##### Data supplied
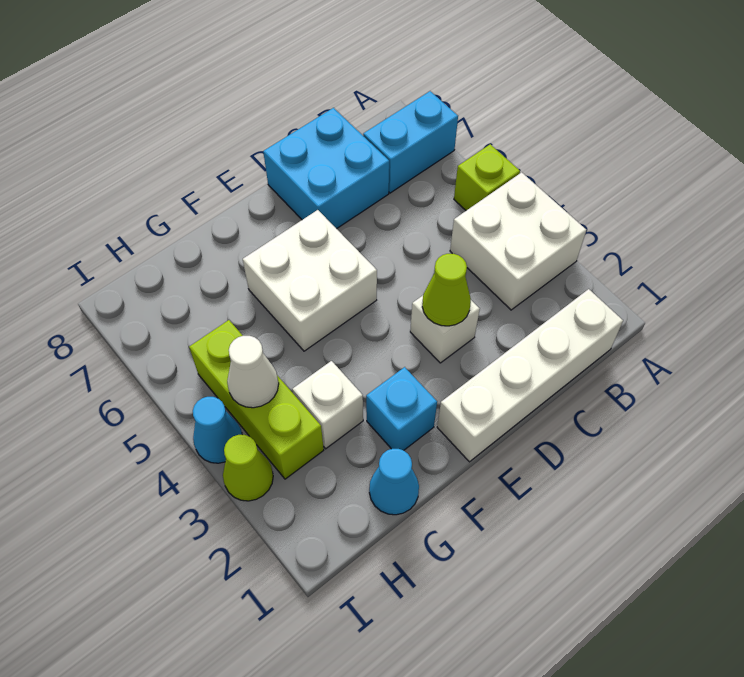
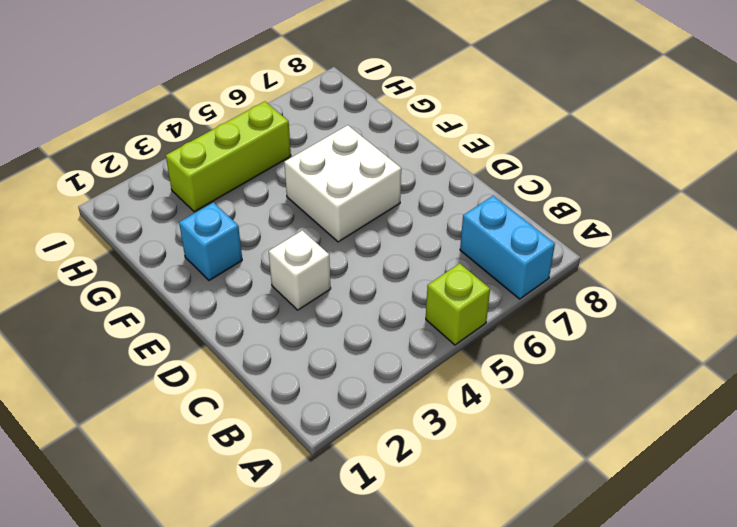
none -> white brick A3:B4 level 1
none -> white brick B1:E1 level 1
none -> cyan brick C7:D8 level 1

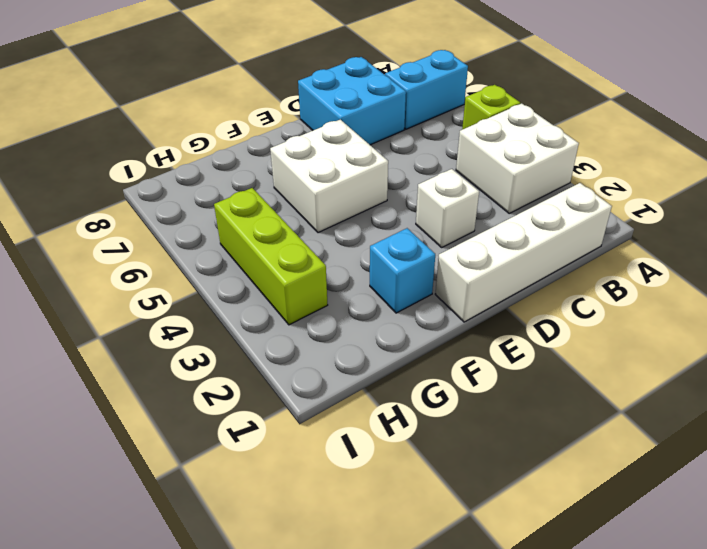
none -> cyan cone G1 level 1
none -> white brick G3 level 1
none -> lime cone I3 level 1

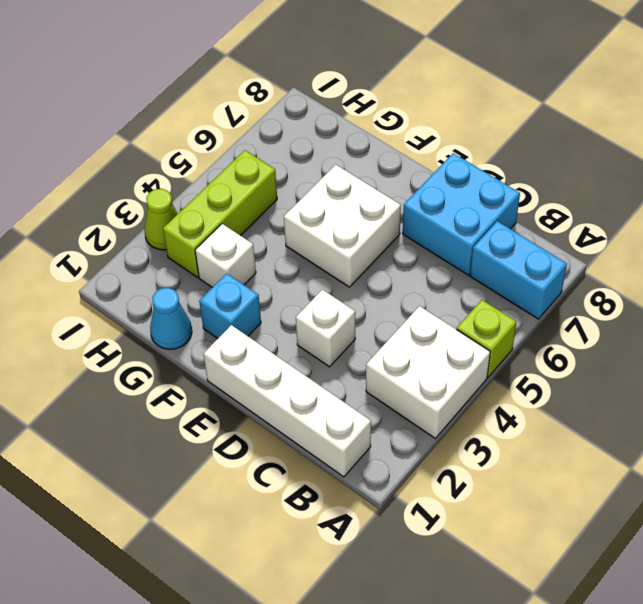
none -> cyan cone I4 level 1
none -> lime cone D3 level 2
none -> white cone H4 level 2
##########
Work task -> Copy out every line of the material above exactly, skipping the pictures.

Written response ->
none -> white brick A3:B4 level 1
none -> white brick B1:E1 level 1
none -> cyan brick C7:D8 level 1

none -> cyan cone G1 level 1
none -> white brick G3 level 1
none -> lime cone I3 level 1

none -> cyan cone I4 level 1
none -> lime cone D3 level 2
none -> white cone H4 level 2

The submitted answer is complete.